=== Begin Enclosure ===
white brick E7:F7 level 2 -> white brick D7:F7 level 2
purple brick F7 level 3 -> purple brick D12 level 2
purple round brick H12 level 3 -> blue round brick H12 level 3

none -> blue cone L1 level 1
=== End Enclosure ===
=== Begin Enclosure ===
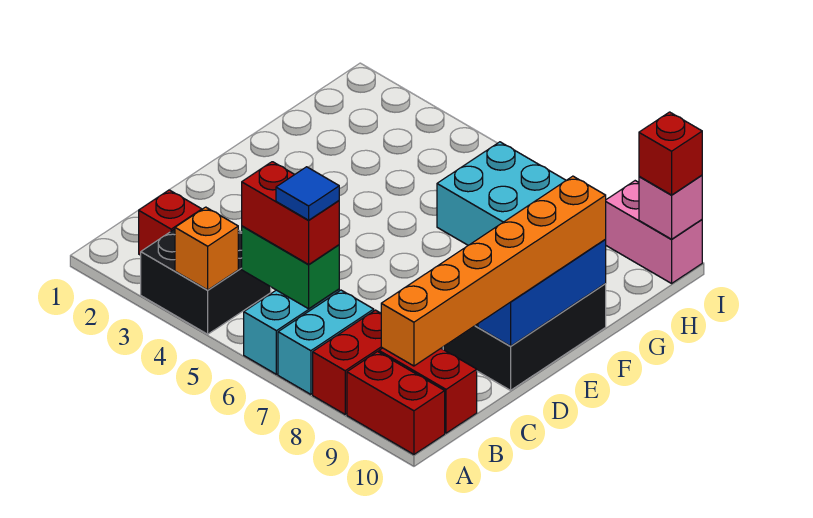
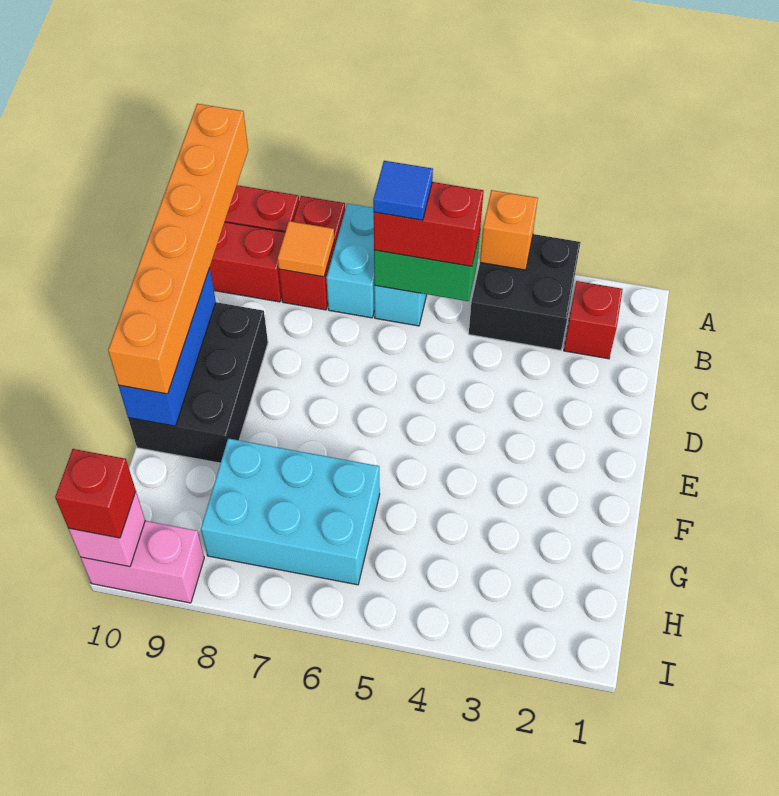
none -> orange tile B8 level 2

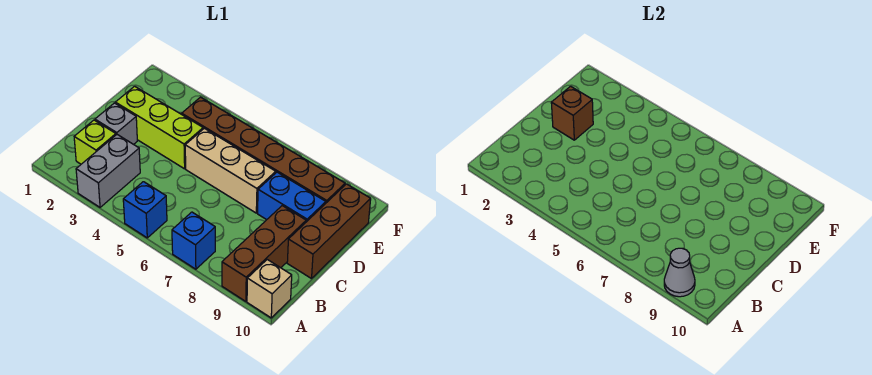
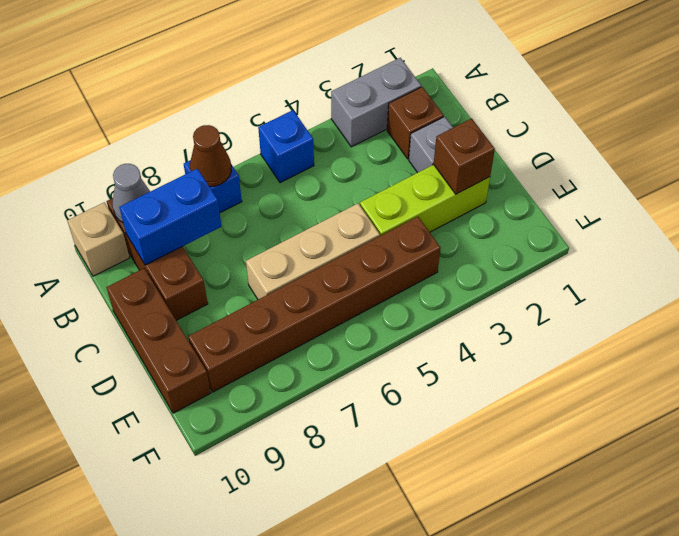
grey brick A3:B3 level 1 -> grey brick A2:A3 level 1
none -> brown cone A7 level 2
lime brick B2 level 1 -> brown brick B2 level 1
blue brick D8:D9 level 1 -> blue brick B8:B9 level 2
=== End Enclosure ===
Copy out the listing above from the line containing "none -> orange tile B8 level 2" to the line containing "blue brick D8:D9", both included, exactly as written and minus the images.

none -> orange tile B8 level 2

grey brick A3:B3 level 1 -> grey brick A2:A3 level 1
none -> brown cone A7 level 2
lime brick B2 level 1 -> brown brick B2 level 1
blue brick D8:D9 level 1 -> blue brick B8:B9 level 2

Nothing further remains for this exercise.